# Aim of the task
Write the data out again, character for character, with no images.

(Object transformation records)

____

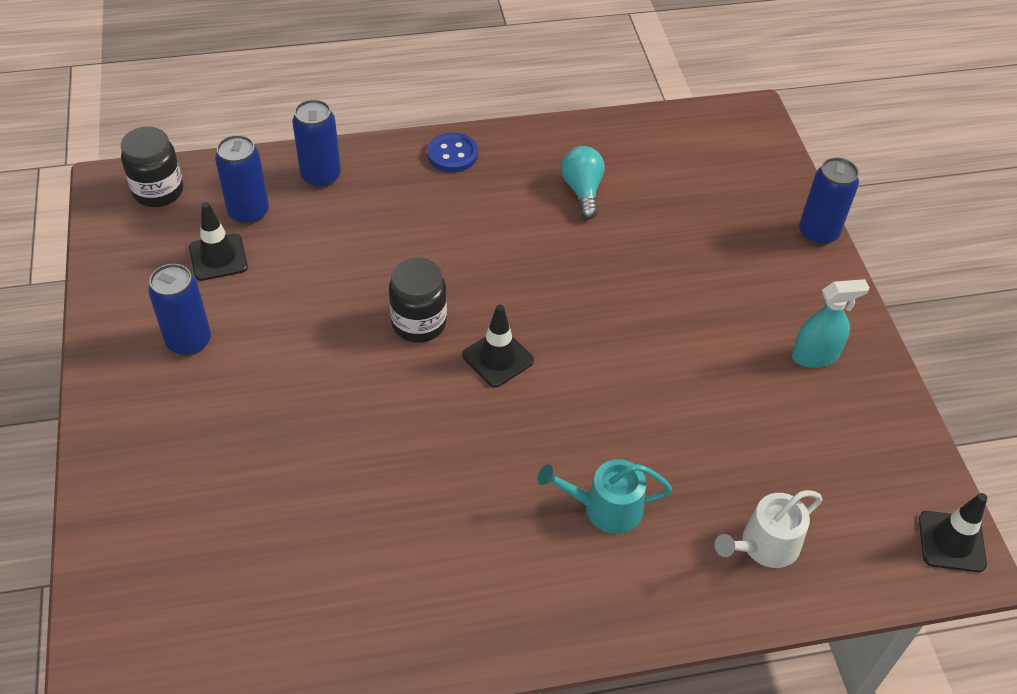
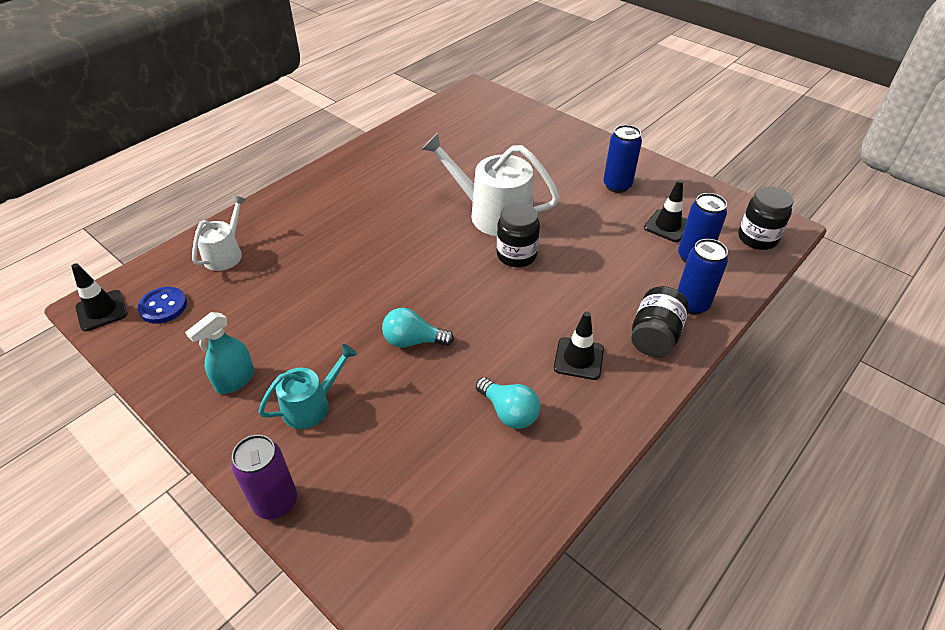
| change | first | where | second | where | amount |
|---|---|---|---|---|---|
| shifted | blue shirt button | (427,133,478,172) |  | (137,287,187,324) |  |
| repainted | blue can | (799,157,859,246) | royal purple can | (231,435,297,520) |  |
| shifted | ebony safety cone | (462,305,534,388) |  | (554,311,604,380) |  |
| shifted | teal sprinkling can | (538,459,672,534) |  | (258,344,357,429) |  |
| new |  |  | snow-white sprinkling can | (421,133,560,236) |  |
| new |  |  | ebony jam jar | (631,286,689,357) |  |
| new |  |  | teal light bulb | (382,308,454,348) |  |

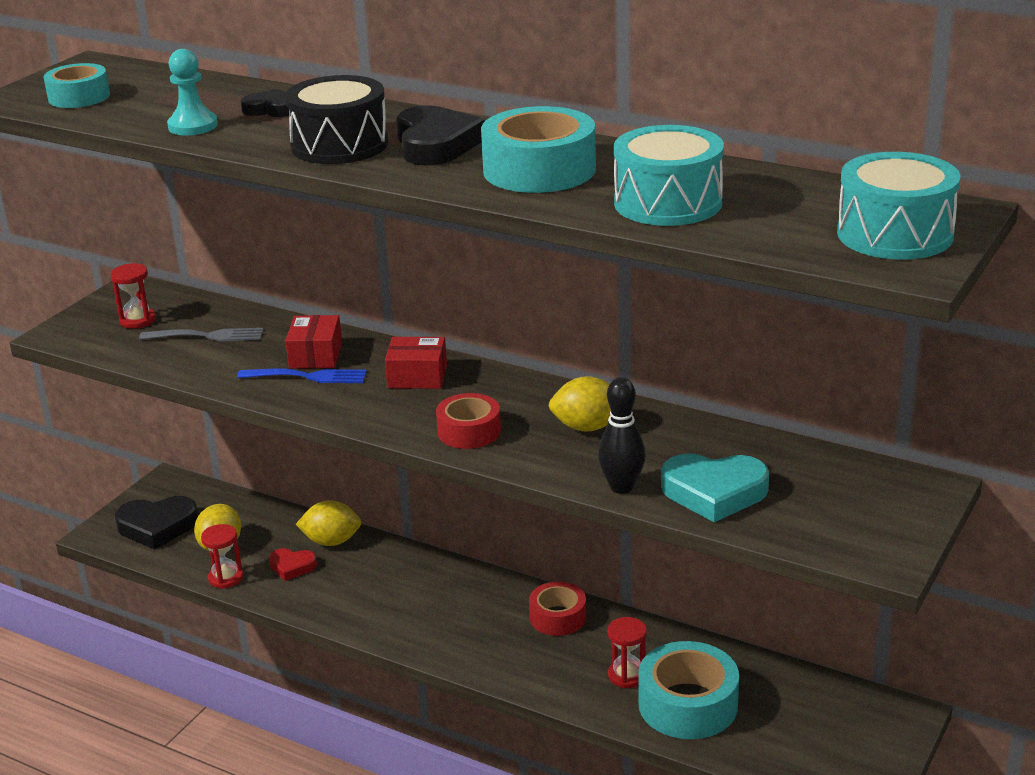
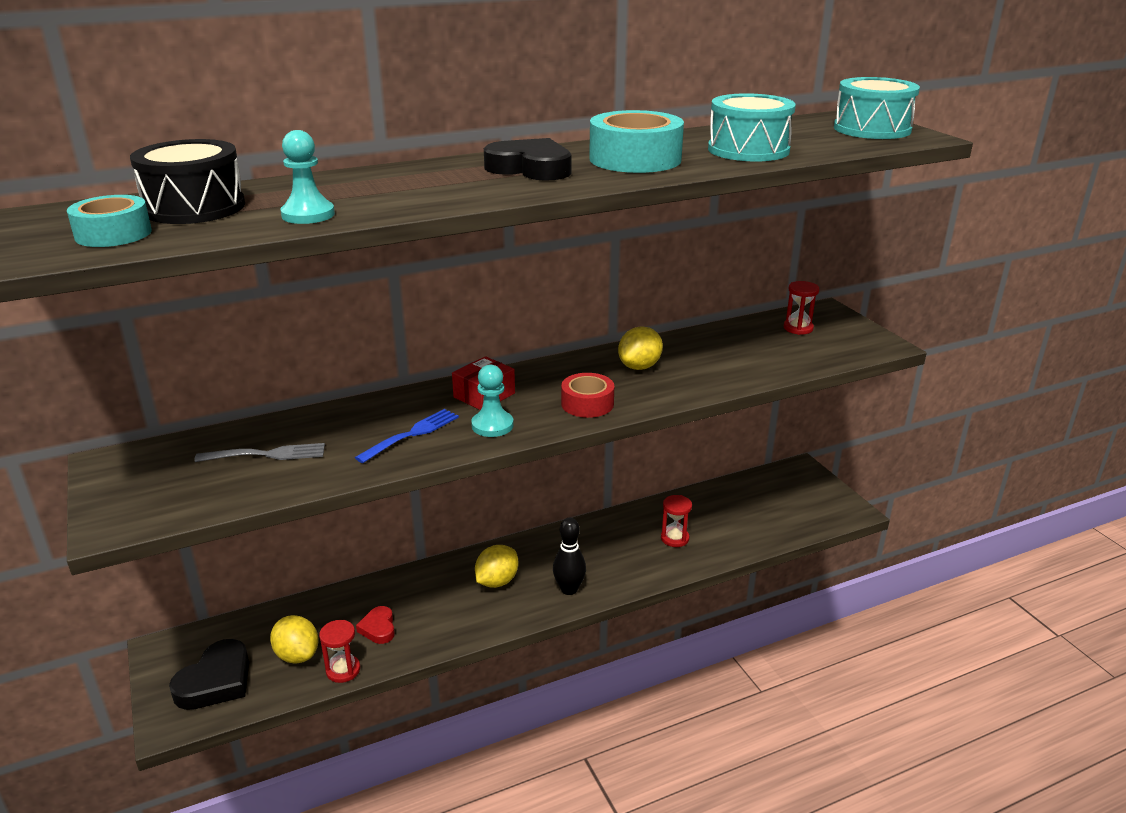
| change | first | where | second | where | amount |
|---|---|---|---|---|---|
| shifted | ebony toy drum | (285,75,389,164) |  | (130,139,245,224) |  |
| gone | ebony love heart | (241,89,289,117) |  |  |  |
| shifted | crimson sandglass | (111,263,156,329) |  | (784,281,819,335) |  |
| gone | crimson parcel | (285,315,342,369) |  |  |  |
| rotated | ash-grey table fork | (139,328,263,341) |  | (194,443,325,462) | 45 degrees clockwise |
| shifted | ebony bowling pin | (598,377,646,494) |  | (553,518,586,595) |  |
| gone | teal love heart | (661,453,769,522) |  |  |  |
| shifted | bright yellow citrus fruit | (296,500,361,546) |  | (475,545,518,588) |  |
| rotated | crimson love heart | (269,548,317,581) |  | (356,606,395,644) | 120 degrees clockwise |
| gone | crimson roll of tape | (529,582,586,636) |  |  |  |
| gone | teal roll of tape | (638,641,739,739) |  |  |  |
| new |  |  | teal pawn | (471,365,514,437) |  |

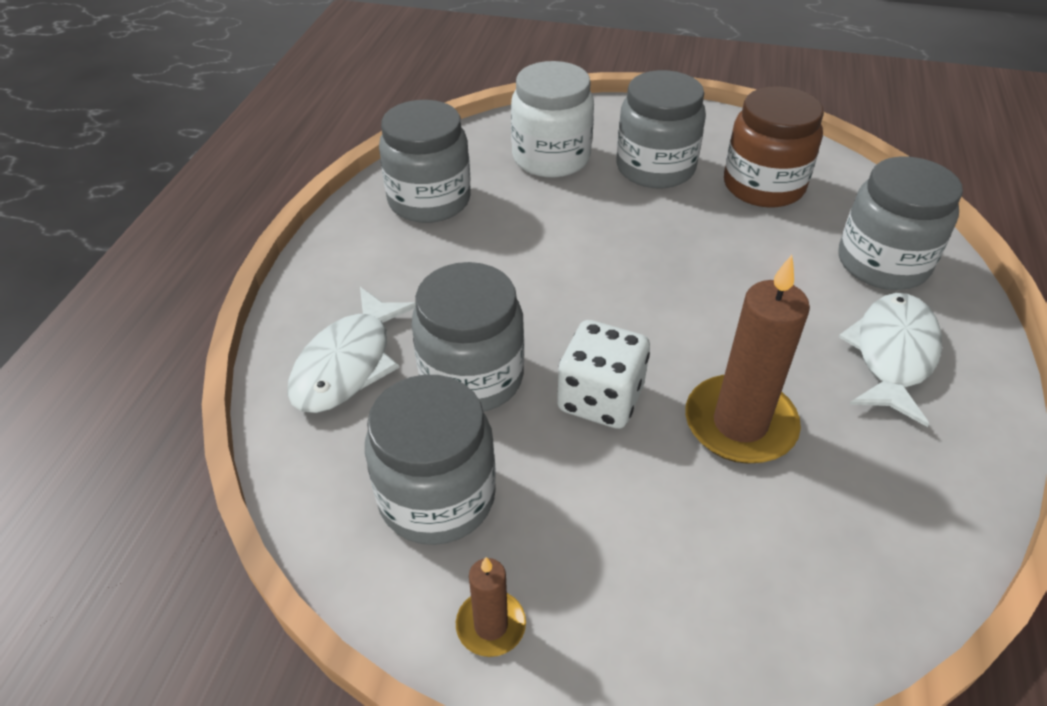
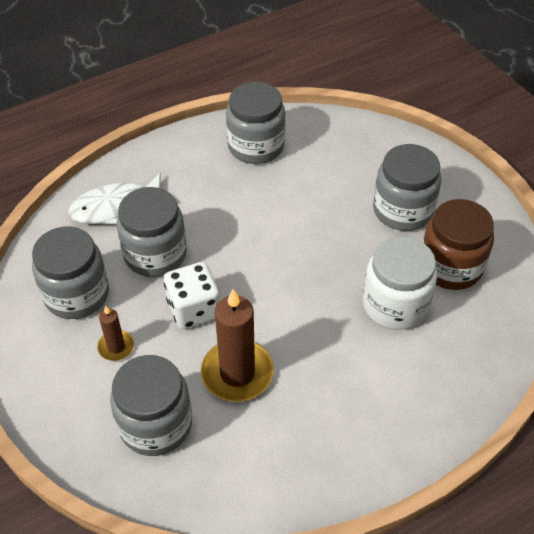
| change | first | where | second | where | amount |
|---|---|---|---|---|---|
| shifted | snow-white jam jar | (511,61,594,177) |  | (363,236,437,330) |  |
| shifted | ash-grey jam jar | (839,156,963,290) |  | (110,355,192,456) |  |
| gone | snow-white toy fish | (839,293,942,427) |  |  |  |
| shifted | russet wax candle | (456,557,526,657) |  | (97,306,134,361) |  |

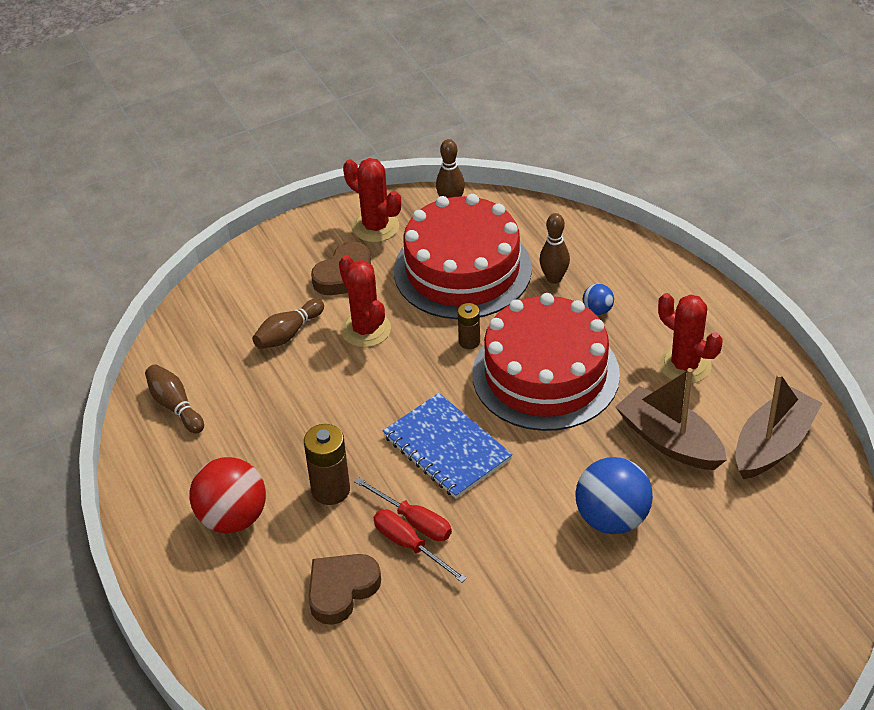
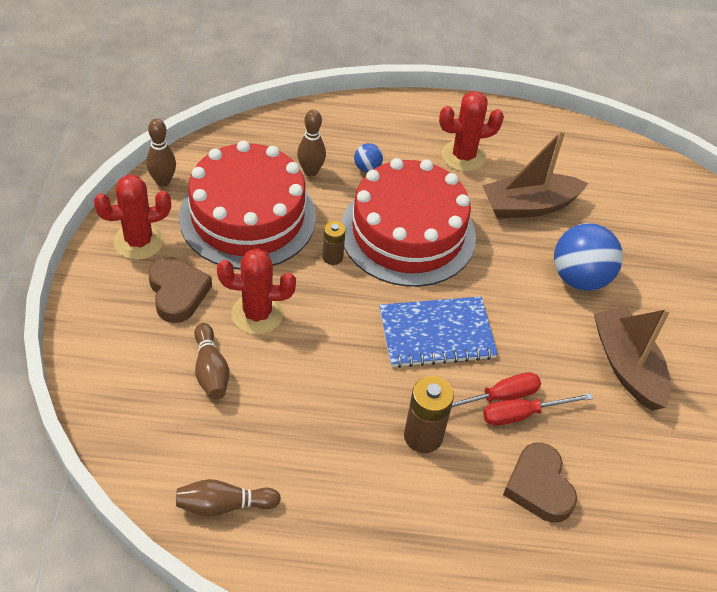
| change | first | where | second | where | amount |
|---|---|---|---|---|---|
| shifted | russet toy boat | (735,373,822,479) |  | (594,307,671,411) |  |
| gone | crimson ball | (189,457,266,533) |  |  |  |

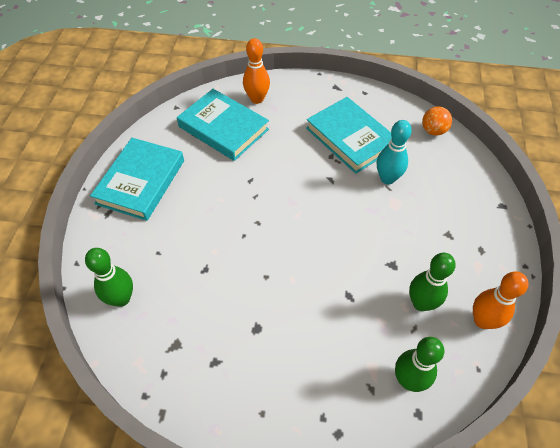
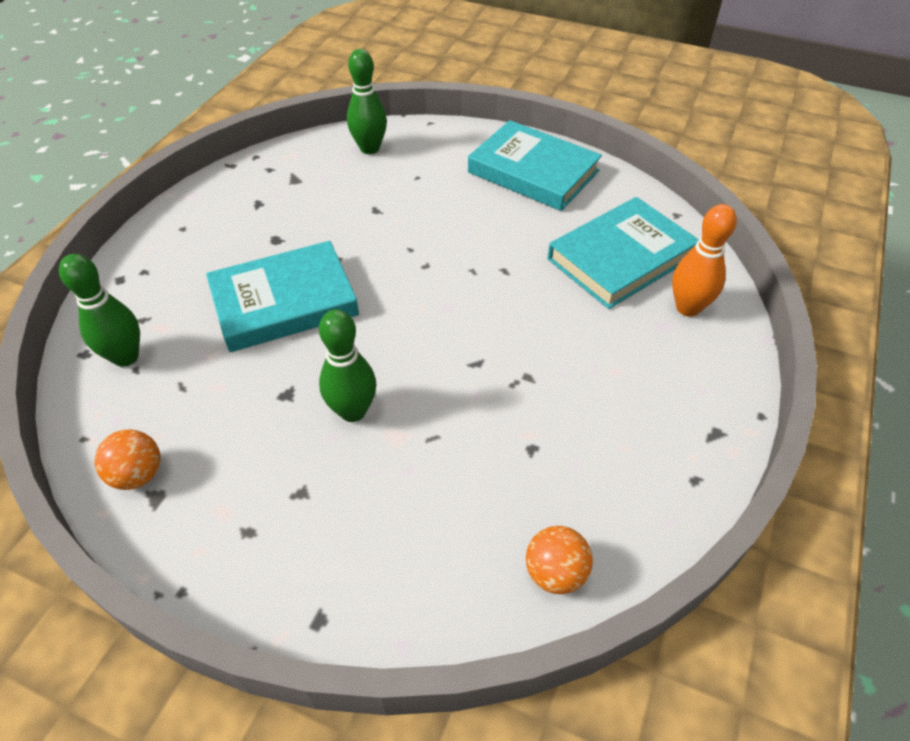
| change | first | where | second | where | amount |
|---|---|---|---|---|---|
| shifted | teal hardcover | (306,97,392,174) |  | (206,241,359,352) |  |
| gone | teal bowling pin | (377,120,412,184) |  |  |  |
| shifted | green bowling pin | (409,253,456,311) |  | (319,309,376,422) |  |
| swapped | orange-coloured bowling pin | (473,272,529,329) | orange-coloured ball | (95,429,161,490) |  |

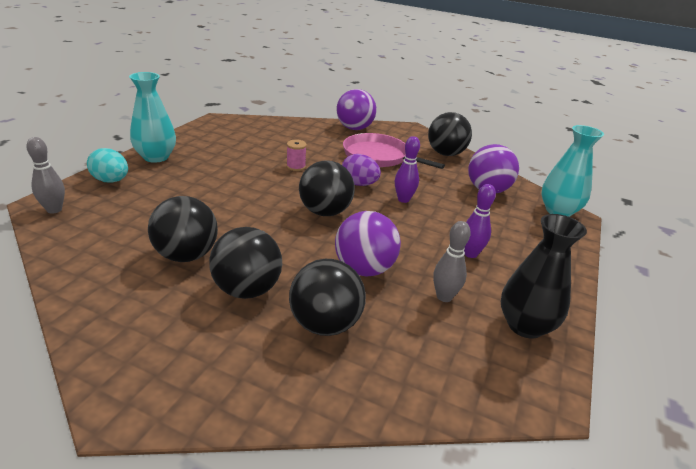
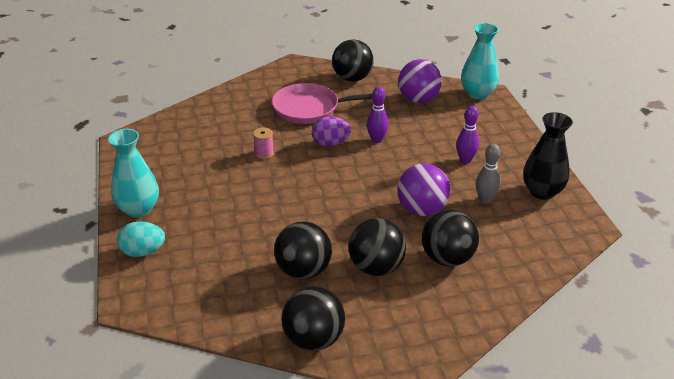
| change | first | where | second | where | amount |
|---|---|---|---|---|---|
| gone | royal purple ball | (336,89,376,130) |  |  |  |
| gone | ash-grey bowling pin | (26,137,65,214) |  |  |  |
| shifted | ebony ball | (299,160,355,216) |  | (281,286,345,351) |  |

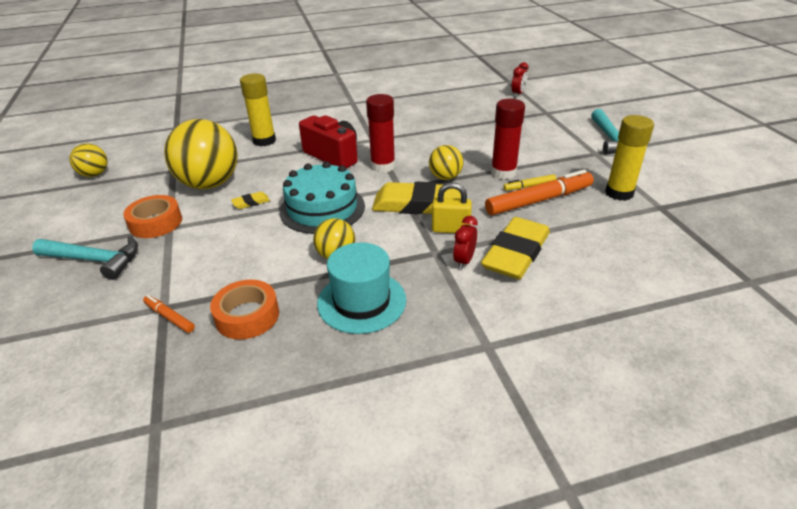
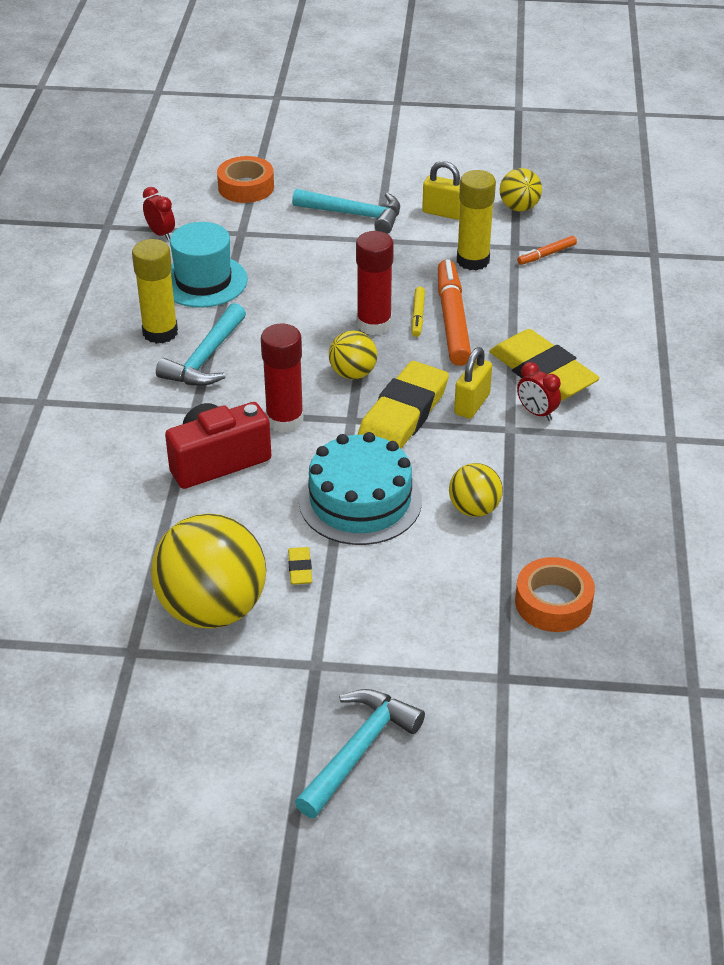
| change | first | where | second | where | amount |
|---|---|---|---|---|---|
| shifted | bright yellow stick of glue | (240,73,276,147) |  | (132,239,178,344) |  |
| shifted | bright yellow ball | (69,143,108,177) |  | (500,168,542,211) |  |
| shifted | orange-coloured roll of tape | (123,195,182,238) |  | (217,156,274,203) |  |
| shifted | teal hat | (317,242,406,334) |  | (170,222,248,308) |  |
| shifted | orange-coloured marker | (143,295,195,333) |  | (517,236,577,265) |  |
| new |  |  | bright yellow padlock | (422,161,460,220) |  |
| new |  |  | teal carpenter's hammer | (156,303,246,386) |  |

____

# Your solution
| change | first | where | second | where | amount |
|---|---|---|---|---|---|
| shifted | blue shirt button | (427,133,478,172) |  | (137,287,187,324) |  |
| repainted | blue can | (799,157,859,246) | royal purple can | (231,435,297,520) |  |
| shifted | ebony safety cone | (462,305,534,388) |  | (554,311,604,380) |  |
| shifted | teal sprinkling can | (538,459,672,534) |  | (258,344,357,429) |  |
| new |  |  | snow-white sprinkling can | (421,133,560,236) |  |
| new |  |  | ebony jam jar | (631,286,689,357) |  |
| new |  |  | teal light bulb | (382,308,454,348) |  |

| change | first | where | second | where | amount |
|---|---|---|---|---|---|
| shifted | ebony toy drum | (285,75,389,164) |  | (130,139,245,224) |  |
| gone | ebony love heart | (241,89,289,117) |  |  |  |
| shifted | crimson sandglass | (111,263,156,329) |  | (784,281,819,335) |  |
| gone | crimson parcel | (285,315,342,369) |  |  |  |
| rotated | ash-grey table fork | (139,328,263,341) |  | (194,443,325,462) | 45 degrees clockwise |
| shifted | ebony bowling pin | (598,377,646,494) |  | (553,518,586,595) |  |
| gone | teal love heart | (661,453,769,522) |  |  |  |
| shifted | bright yellow citrus fruit | (296,500,361,546) |  | (475,545,518,588) |  |
| rotated | crimson love heart | (269,548,317,581) |  | (356,606,395,644) | 120 degrees clockwise |
| gone | crimson roll of tape | (529,582,586,636) |  |  |  |
| gone | teal roll of tape | (638,641,739,739) |  |  |  |
| new |  |  | teal pawn | (471,365,514,437) |  |

| change | first | where | second | where | amount |
|---|---|---|---|---|---|
| shifted | snow-white jam jar | (511,61,594,177) |  | (363,236,437,330) |  |
| shifted | ash-grey jam jar | (839,156,963,290) |  | (110,355,192,456) |  |
| gone | snow-white toy fish | (839,293,942,427) |  |  |  |
| shifted | russet wax candle | (456,557,526,657) |  | (97,306,134,361) |  |

| change | first | where | second | where | amount |
|---|---|---|---|---|---|
| shifted | russet toy boat | (735,373,822,479) |  | (594,307,671,411) |  |
| gone | crimson ball | (189,457,266,533) |  |  |  |

| change | first | where | second | where | amount |
|---|---|---|---|---|---|
| shifted | teal hardcover | (306,97,392,174) |  | (206,241,359,352) |  |
| gone | teal bowling pin | (377,120,412,184) |  |  |  |
| shifted | green bowling pin | (409,253,456,311) |  | (319,309,376,422) |  |
| swapped | orange-coloured bowling pin | (473,272,529,329) | orange-coloured ball | (95,429,161,490) |  |

| change | first | where | second | where | amount |
|---|---|---|---|---|---|
| gone | royal purple ball | (336,89,376,130) |  |  |  |
| gone | ash-grey bowling pin | (26,137,65,214) |  |  |  |
| shifted | ebony ball | (299,160,355,216) |  | (281,286,345,351) |  |

| change | first | where | second | where | amount |
|---|---|---|---|---|---|
| shifted | bright yellow stick of glue | (240,73,276,147) |  | (132,239,178,344) |  |
| shifted | bright yellow ball | (69,143,108,177) |  | (500,168,542,211) |  |
| shifted | orange-coloured roll of tape | (123,195,182,238) |  | (217,156,274,203) |  |
| shifted | teal hat | (317,242,406,334) |  | (170,222,248,308) |  |
| shifted | orange-coloured marker | (143,295,195,333) |  | (517,236,577,265) |  |
| new |  |  | bright yellow padlock | (422,161,460,220) |  |
| new |  |  | teal carpenter's hammer | (156,303,246,386) |  |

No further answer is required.